* **WHAT THE TASK ASKS**: A faithful copy is required. Print each line of the data exactly and omit the pictures.

* **EXERCISE DATA**:
____________

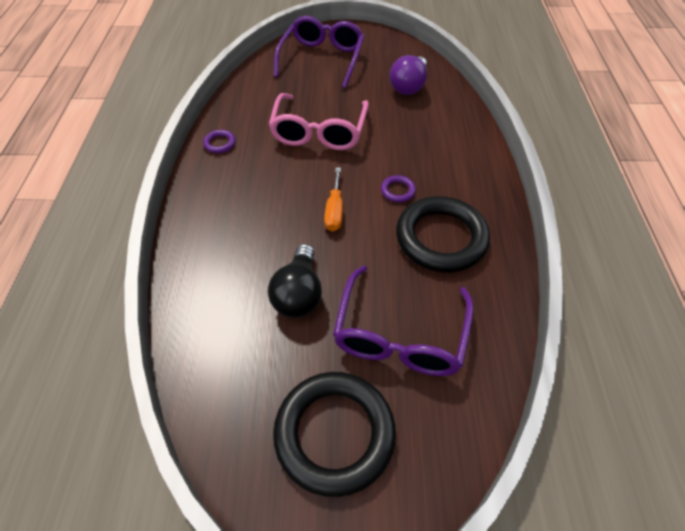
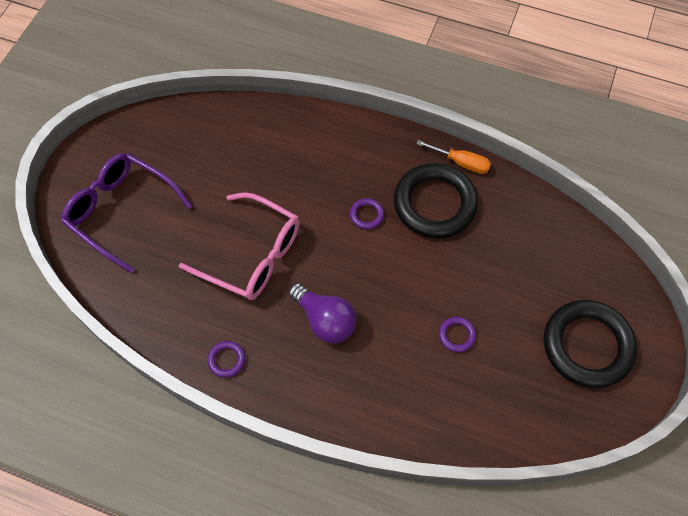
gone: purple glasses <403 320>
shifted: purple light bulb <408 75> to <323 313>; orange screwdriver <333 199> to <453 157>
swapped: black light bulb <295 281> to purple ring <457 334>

____________

* **OUTPUT**:
gone: purple glasses <403 320>
shifted: purple light bulb <408 75> to <323 313>; orange screwdriver <333 199> to <453 157>
swapped: black light bulb <295 281> to purple ring <457 334>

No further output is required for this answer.